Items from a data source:
• • • • •

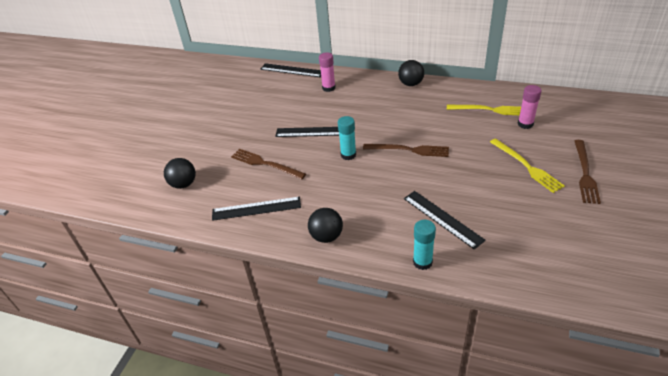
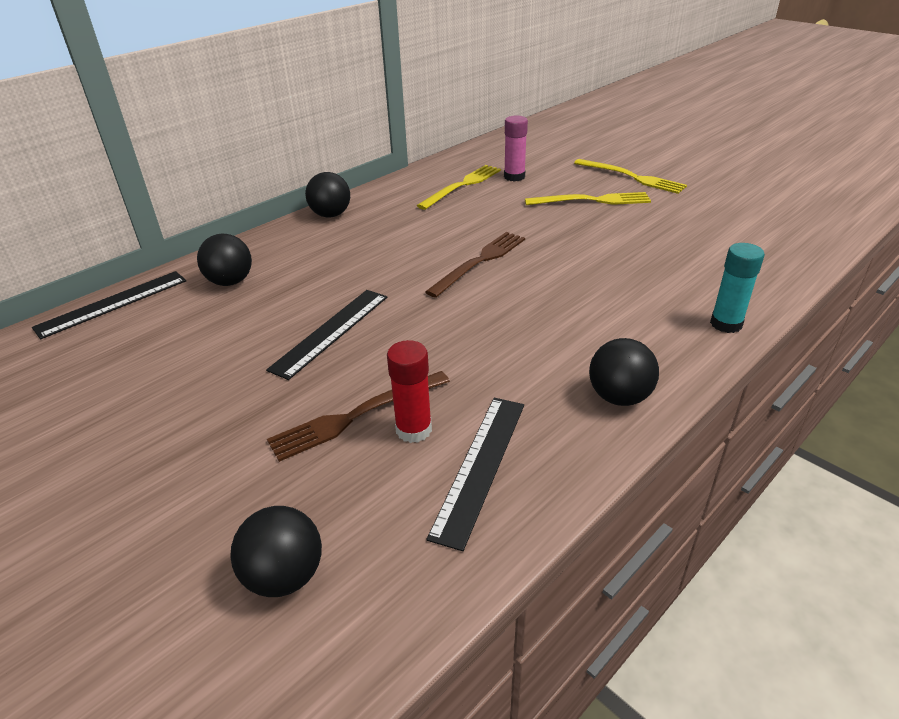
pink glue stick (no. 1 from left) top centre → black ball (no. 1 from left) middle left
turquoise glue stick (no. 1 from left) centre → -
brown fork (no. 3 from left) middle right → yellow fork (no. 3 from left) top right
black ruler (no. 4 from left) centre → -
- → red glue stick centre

• • • • •

Please write out, exactly as they appear, the line that contains "black ruler (no." and every line after it up to the end of the entries above, and no others.

black ruler (no. 4 from left) centre → -
- → red glue stick centre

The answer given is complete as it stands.